- _Problem to work on_
Below are entries with pictures in them. Output exactly the lines starting at the line with "cyan brick E3:E4" and ending at the line with "none -> pink plate C1 level 2", both included, but not the pictures.

- _Records for processing_
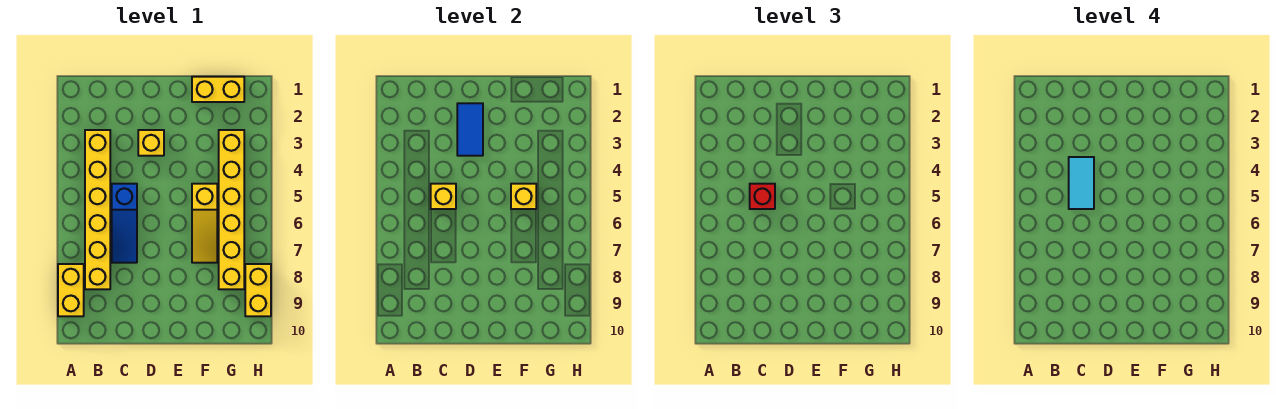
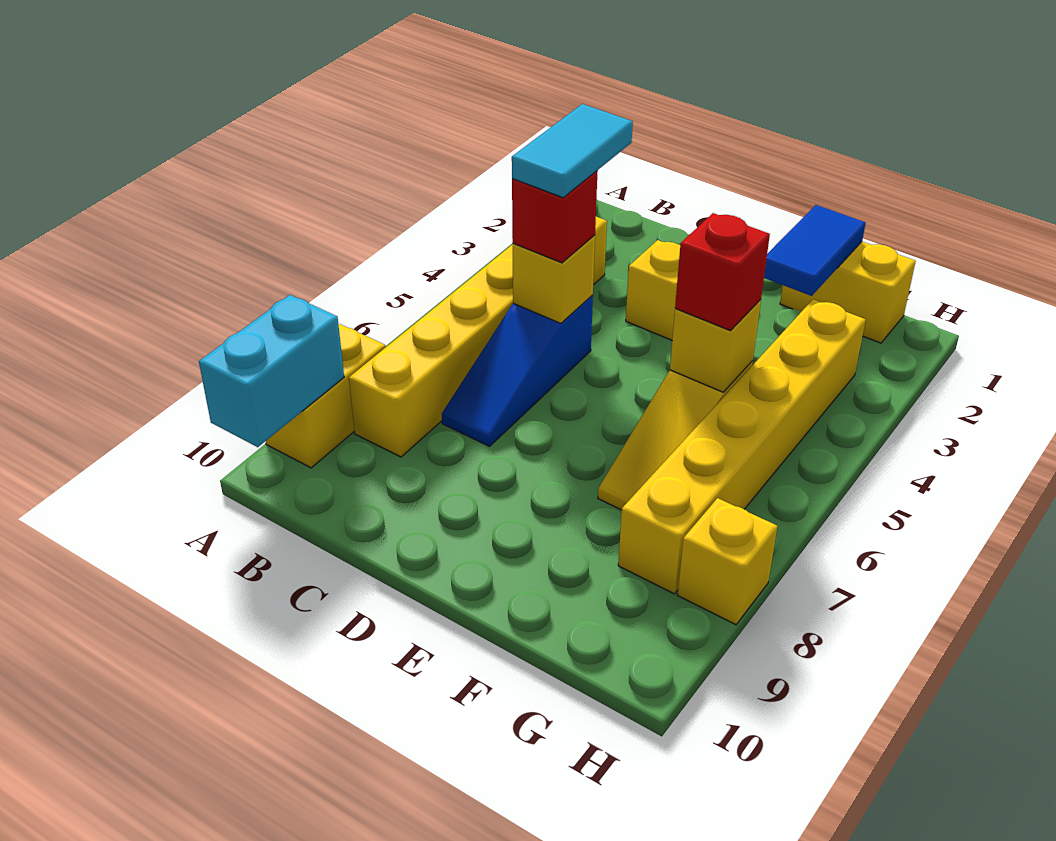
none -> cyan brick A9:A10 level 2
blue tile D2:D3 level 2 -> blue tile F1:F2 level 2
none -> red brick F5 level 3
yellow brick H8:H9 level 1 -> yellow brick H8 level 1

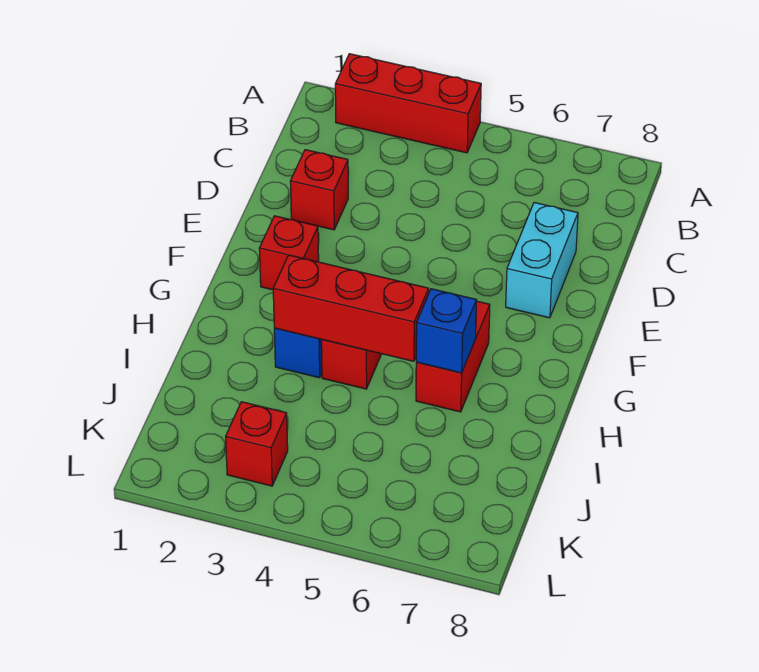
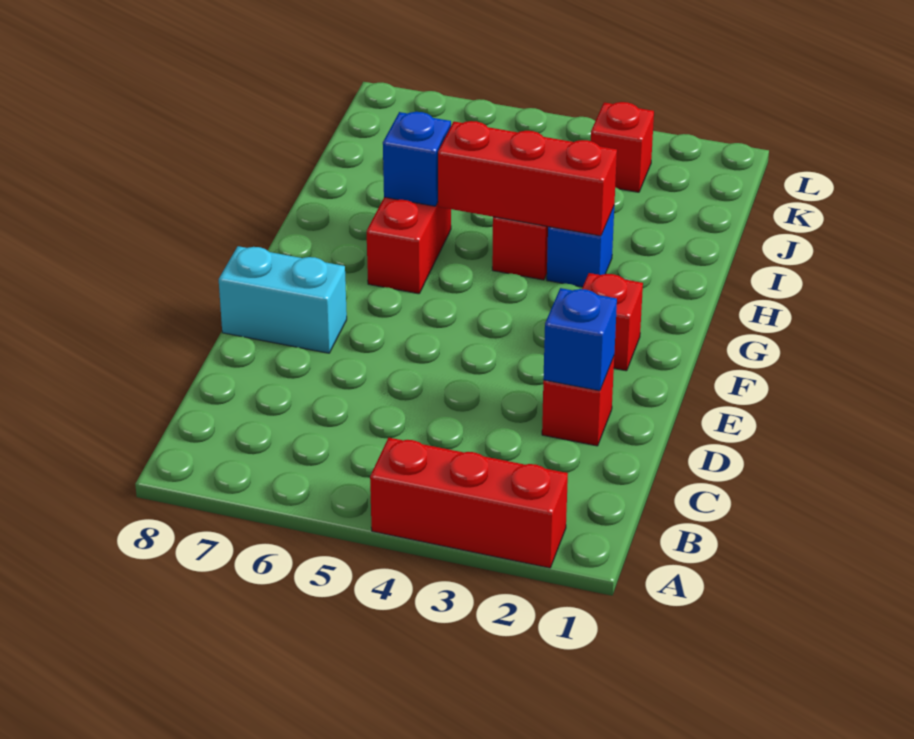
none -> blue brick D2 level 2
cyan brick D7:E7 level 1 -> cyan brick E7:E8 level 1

...

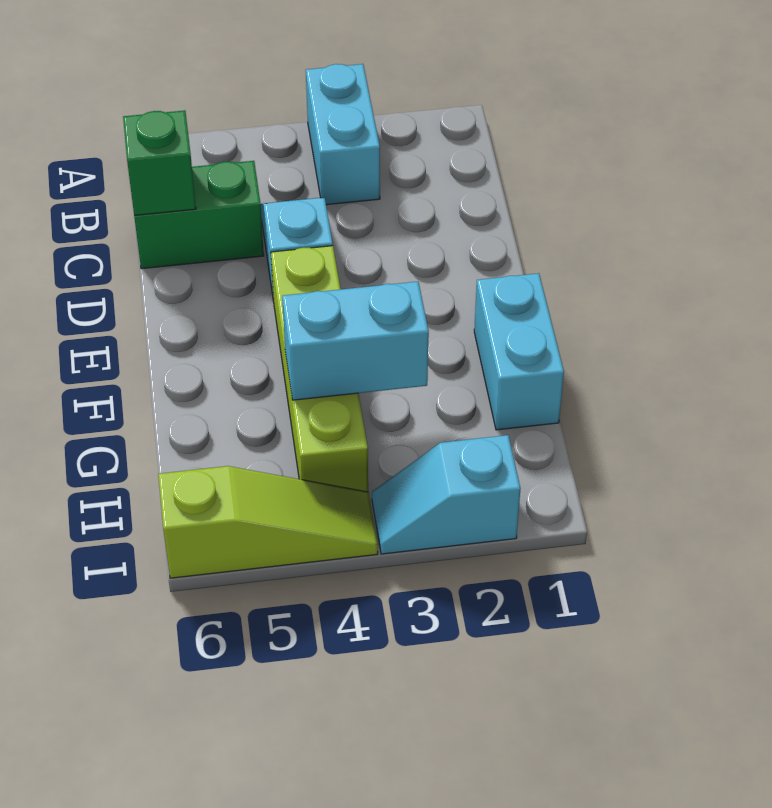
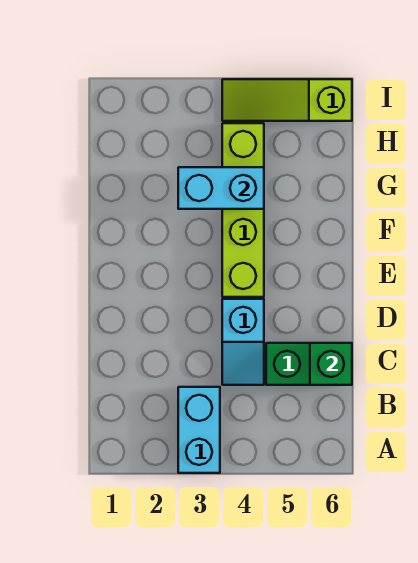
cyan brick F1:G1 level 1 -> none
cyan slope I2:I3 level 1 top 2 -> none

* * *

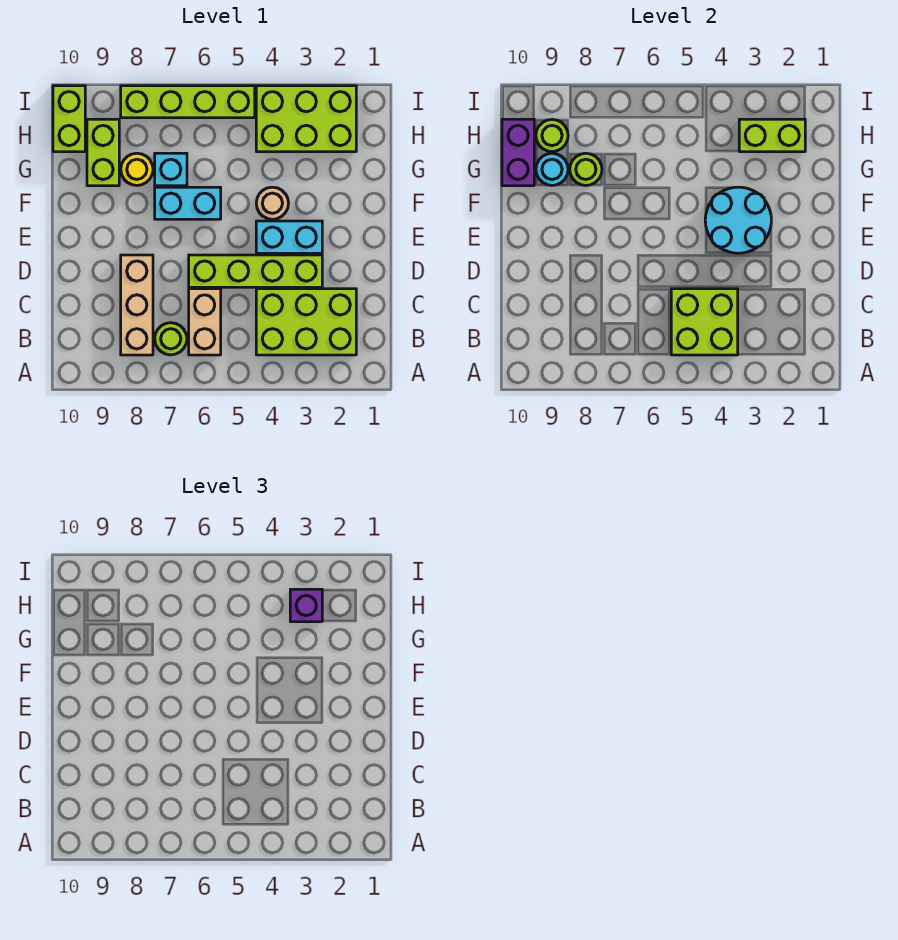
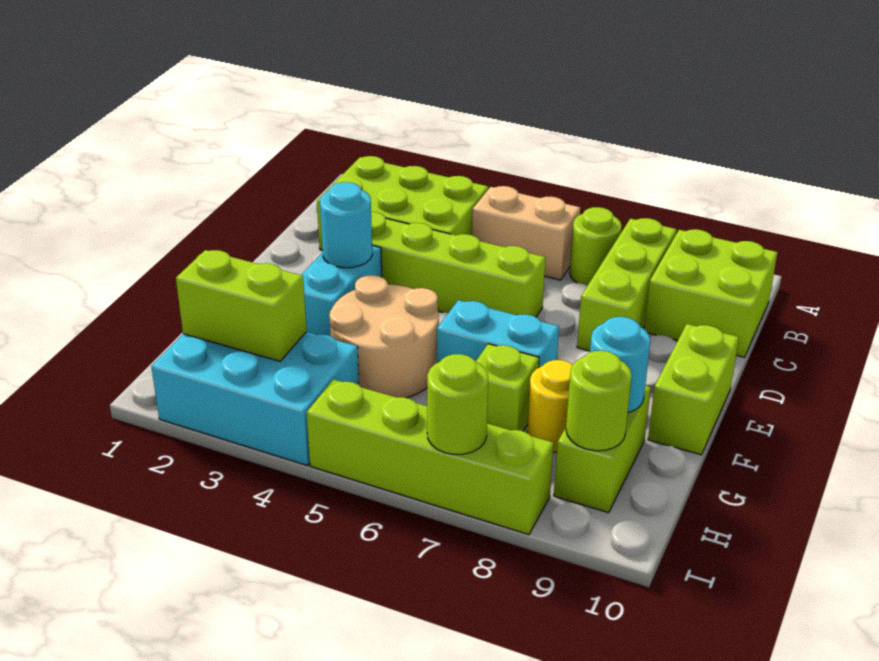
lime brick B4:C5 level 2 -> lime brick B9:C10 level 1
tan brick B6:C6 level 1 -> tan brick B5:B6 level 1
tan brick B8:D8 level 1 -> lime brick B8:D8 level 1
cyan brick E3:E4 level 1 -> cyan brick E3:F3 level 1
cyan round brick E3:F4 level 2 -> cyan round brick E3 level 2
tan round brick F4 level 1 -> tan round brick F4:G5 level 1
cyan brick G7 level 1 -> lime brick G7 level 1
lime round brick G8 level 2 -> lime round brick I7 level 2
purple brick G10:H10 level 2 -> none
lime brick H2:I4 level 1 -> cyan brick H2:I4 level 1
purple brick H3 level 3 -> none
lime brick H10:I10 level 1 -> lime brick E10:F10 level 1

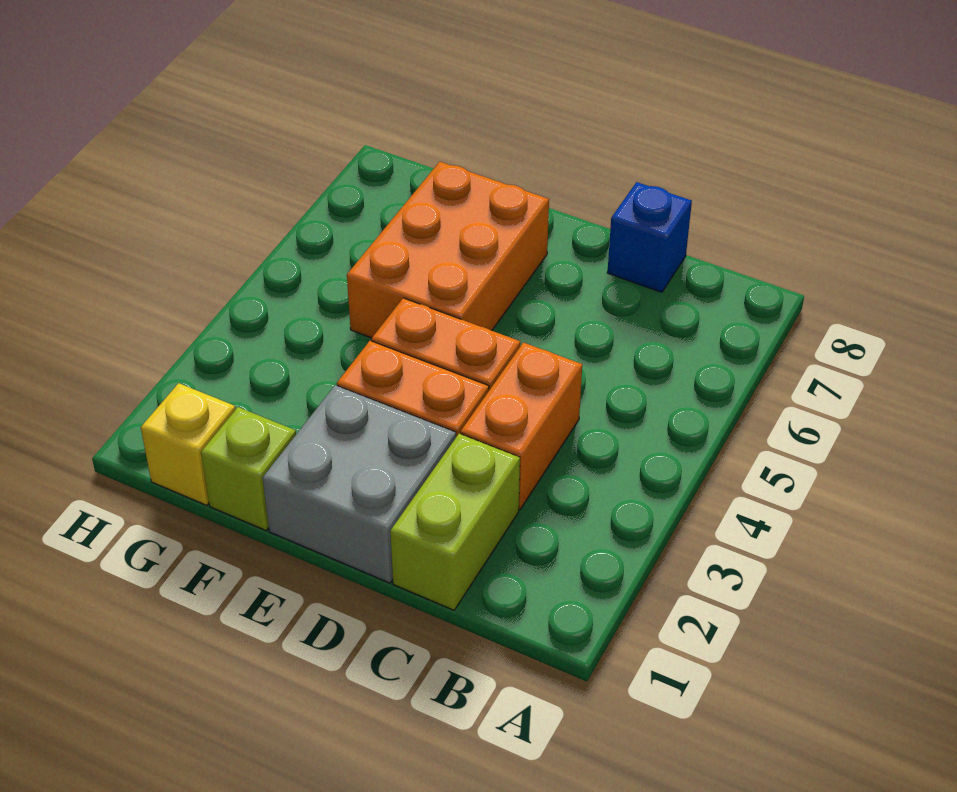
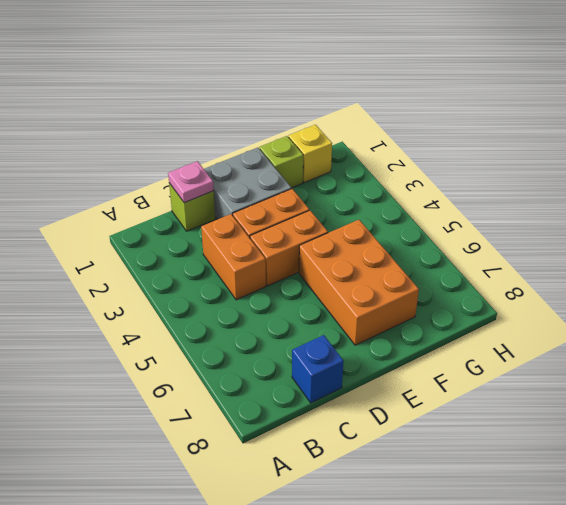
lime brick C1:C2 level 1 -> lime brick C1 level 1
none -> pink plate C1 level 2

- _Solution_
cyan brick E3:E4 level 1 -> cyan brick E3:F3 level 1
cyan round brick E3:F4 level 2 -> cyan round brick E3 level 2
tan round brick F4 level 1 -> tan round brick F4:G5 level 1
cyan brick G7 level 1 -> lime brick G7 level 1
lime round brick G8 level 2 -> lime round brick I7 level 2
purple brick G10:H10 level 2 -> none
lime brick H2:I4 level 1 -> cyan brick H2:I4 level 1
purple brick H3 level 3 -> none
lime brick H10:I10 level 1 -> lime brick E10:F10 level 1

lime brick C1:C2 level 1 -> lime brick C1 level 1
none -> pink plate C1 level 2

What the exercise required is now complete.